(Dataset items)
=== Section Start ===
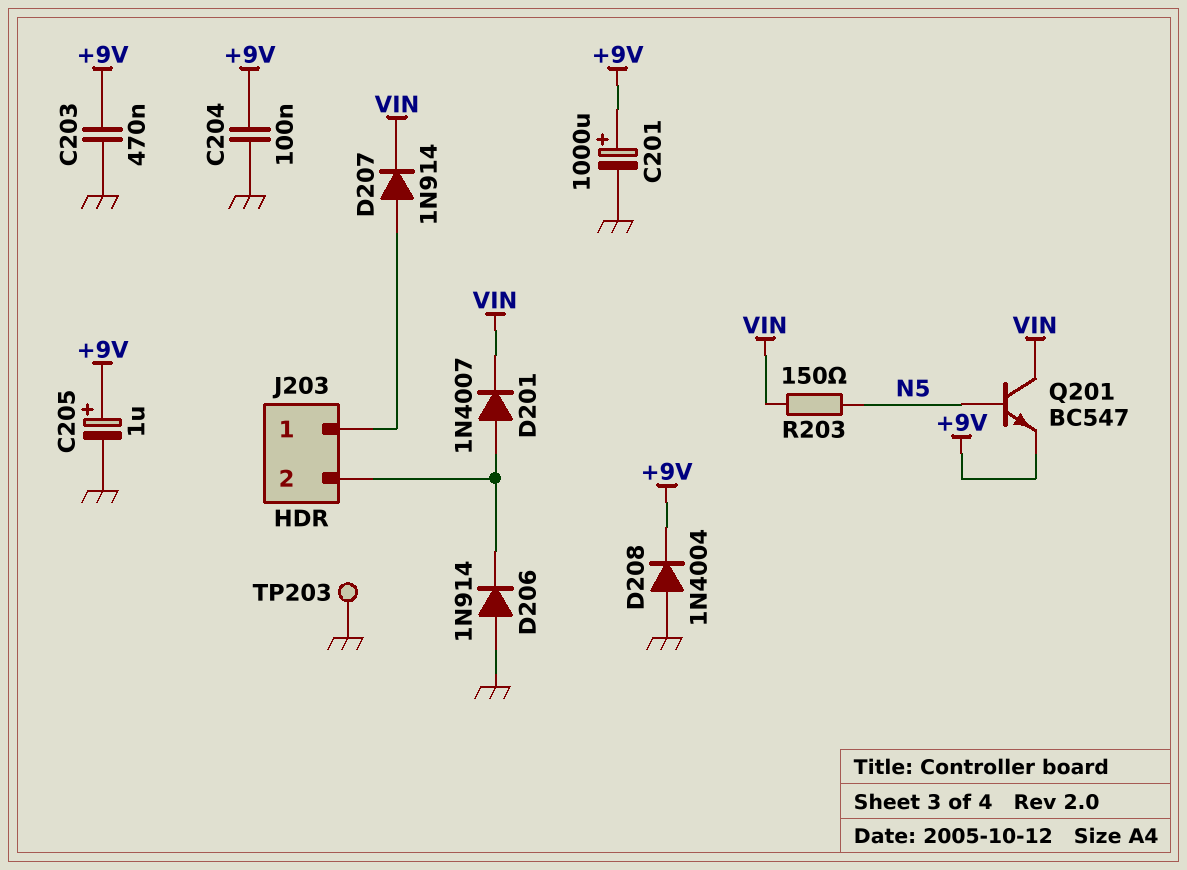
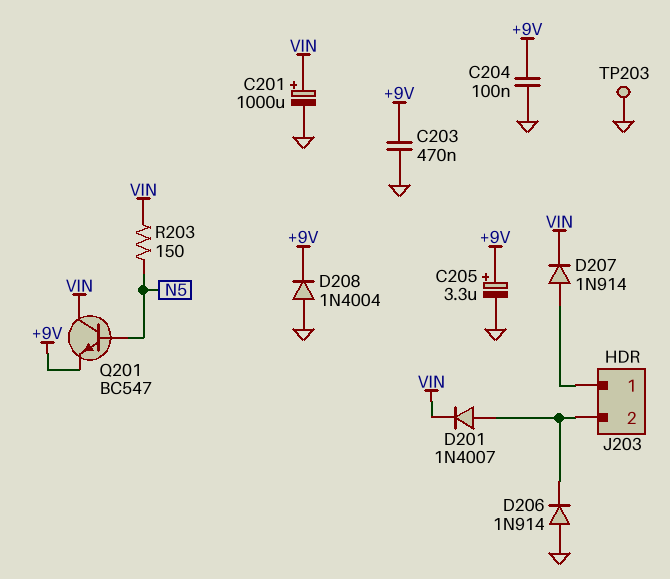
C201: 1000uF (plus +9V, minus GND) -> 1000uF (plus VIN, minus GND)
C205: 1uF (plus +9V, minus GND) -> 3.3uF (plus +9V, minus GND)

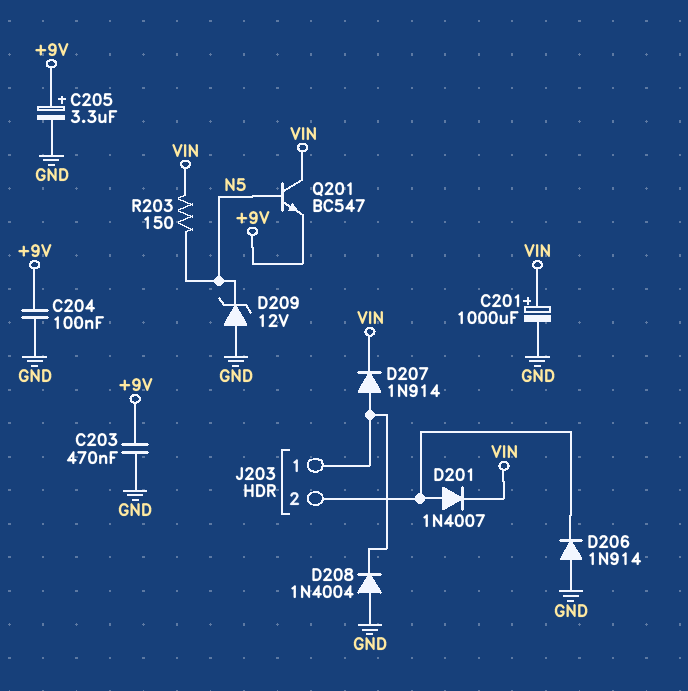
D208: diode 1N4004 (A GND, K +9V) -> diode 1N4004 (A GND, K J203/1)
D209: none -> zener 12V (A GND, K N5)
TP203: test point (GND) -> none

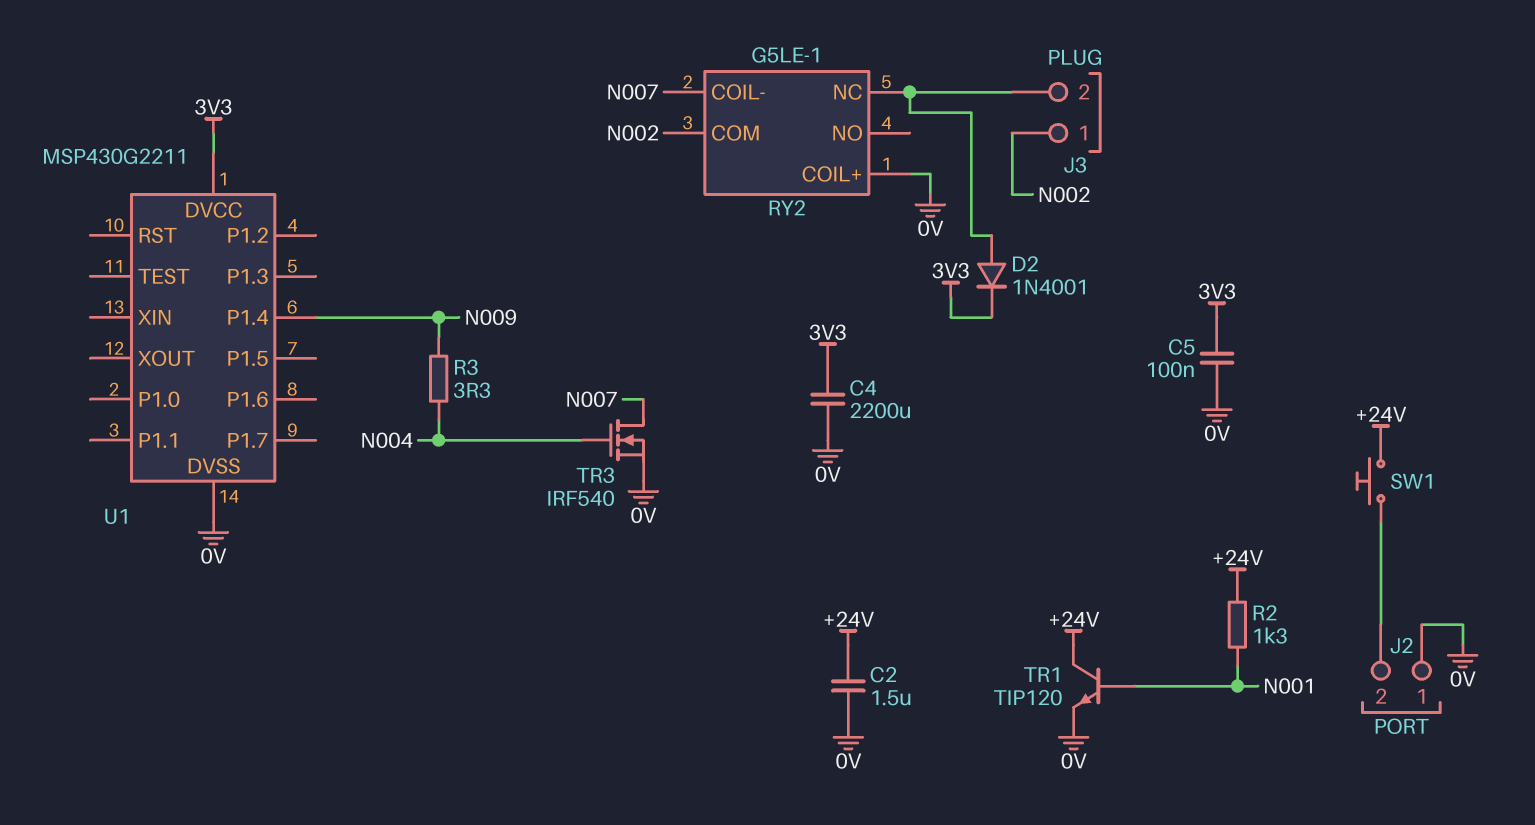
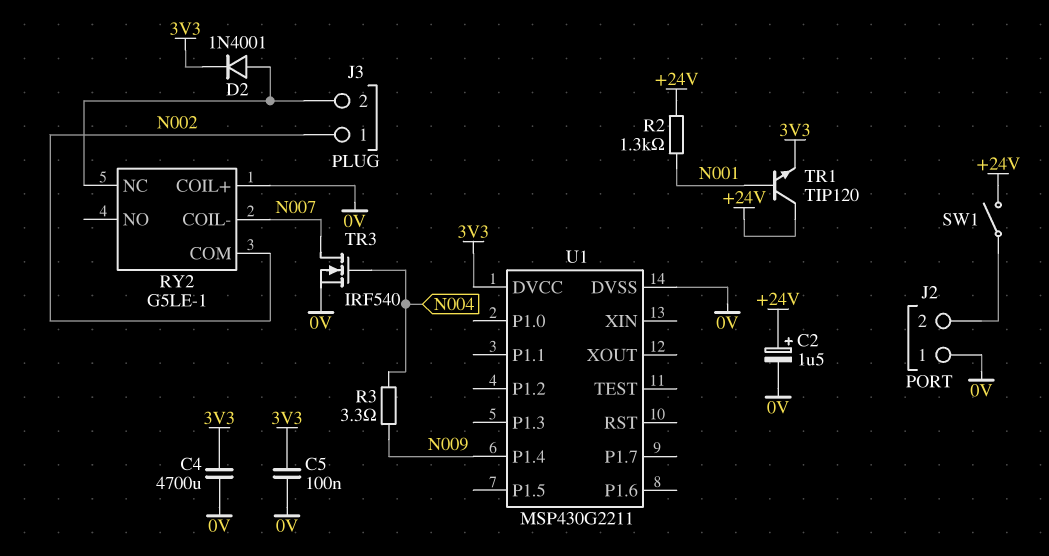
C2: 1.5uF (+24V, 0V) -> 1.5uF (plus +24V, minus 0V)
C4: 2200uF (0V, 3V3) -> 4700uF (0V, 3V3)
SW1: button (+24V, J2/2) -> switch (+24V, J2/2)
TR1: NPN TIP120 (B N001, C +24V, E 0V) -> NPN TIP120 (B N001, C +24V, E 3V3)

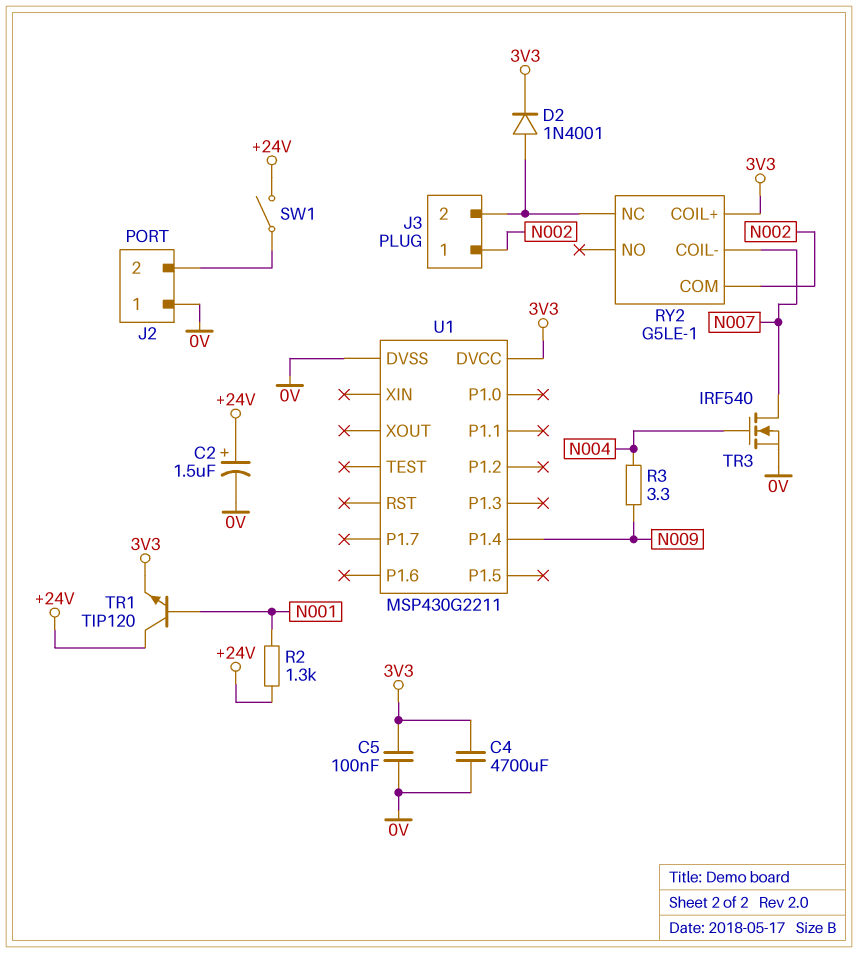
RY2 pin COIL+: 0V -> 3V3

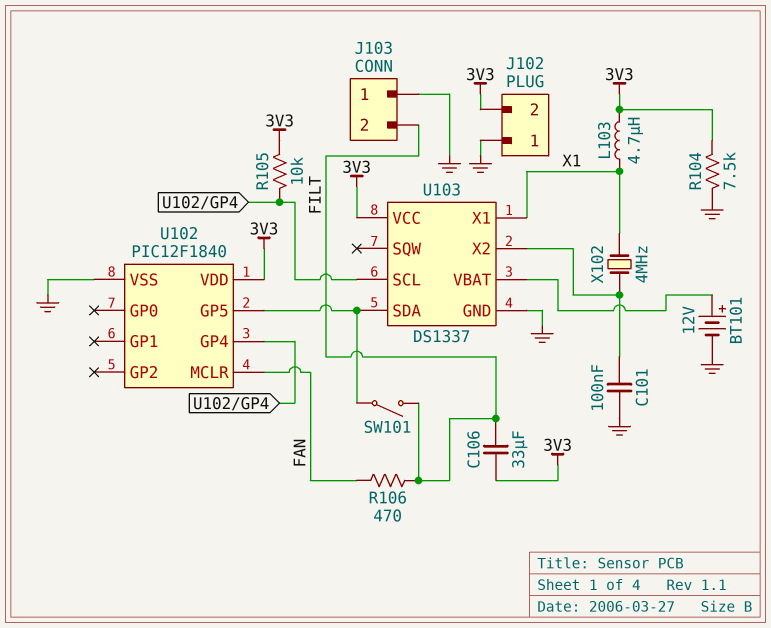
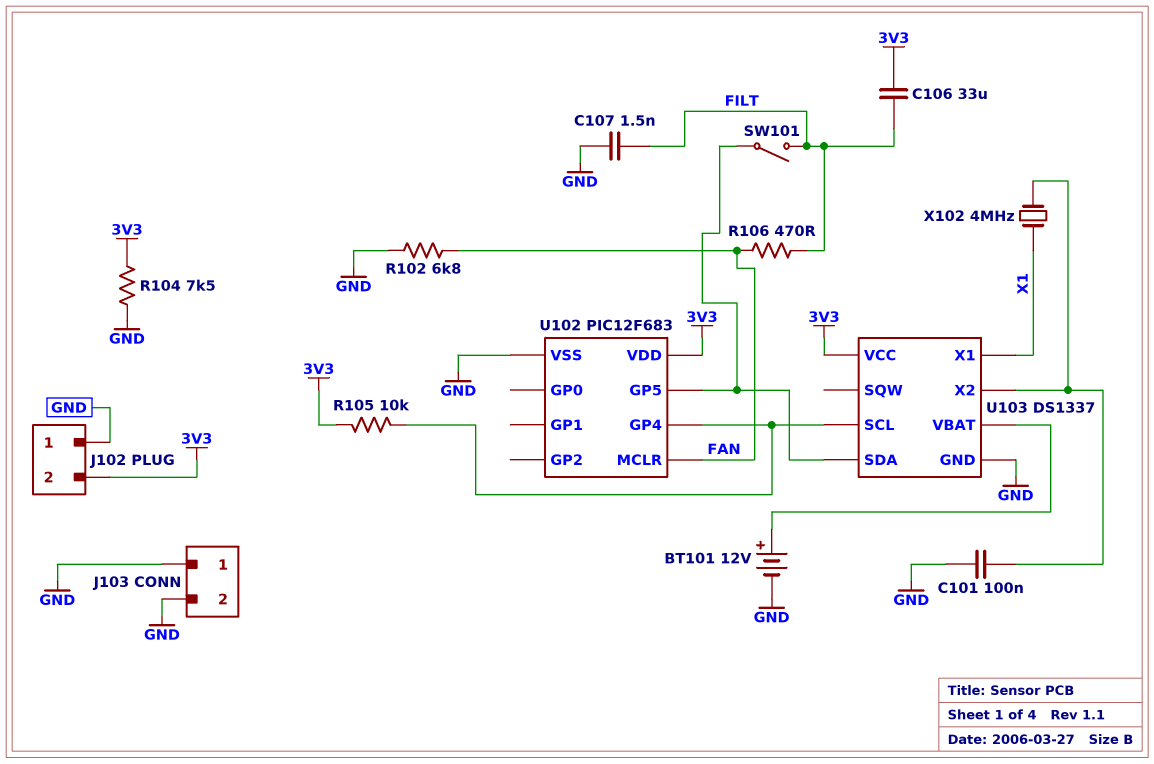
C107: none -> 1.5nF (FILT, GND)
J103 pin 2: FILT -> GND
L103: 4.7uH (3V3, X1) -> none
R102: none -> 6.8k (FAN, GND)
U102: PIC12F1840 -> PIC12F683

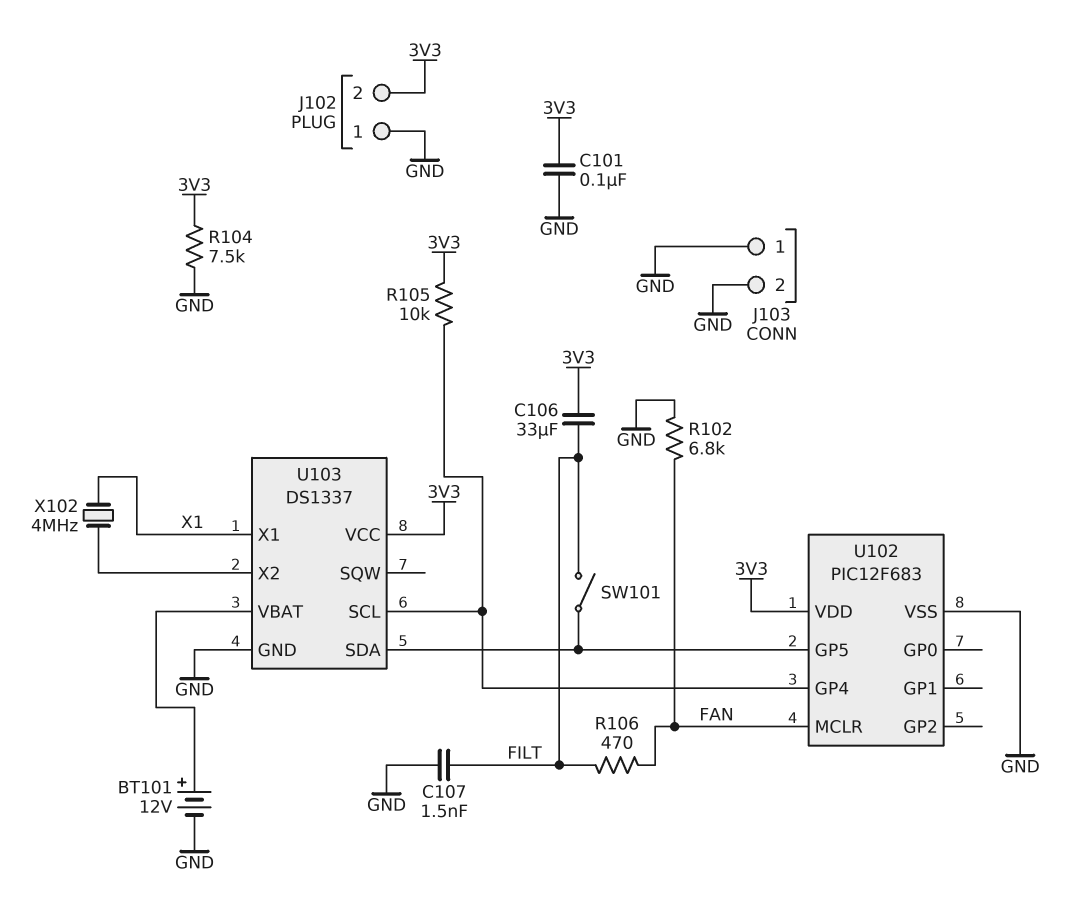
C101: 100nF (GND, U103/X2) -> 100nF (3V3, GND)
=== Section End ===
* ACTIVITY *
Without the pictures, write out every line above exactly as it appears.

* OUTPUT *
C201: 1000uF (plus +9V, minus GND) -> 1000uF (plus VIN, minus GND)
C205: 1uF (plus +9V, minus GND) -> 3.3uF (plus +9V, minus GND)

D208: diode 1N4004 (A GND, K +9V) -> diode 1N4004 (A GND, K J203/1)
D209: none -> zener 12V (A GND, K N5)
TP203: test point (GND) -> none

C2: 1.5uF (+24V, 0V) -> 1.5uF (plus +24V, minus 0V)
C4: 2200uF (0V, 3V3) -> 4700uF (0V, 3V3)
SW1: button (+24V, J2/2) -> switch (+24V, J2/2)
TR1: NPN TIP120 (B N001, C +24V, E 0V) -> NPN TIP120 (B N001, C +24V, E 3V3)

RY2 pin COIL+: 0V -> 3V3

C107: none -> 1.5nF (FILT, GND)
J103 pin 2: FILT -> GND
L103: 4.7uH (3V3, X1) -> none
R102: none -> 6.8k (FAN, GND)
U102: PIC12F1840 -> PIC12F683

C101: 100nF (GND, U103/X2) -> 100nF (3V3, GND)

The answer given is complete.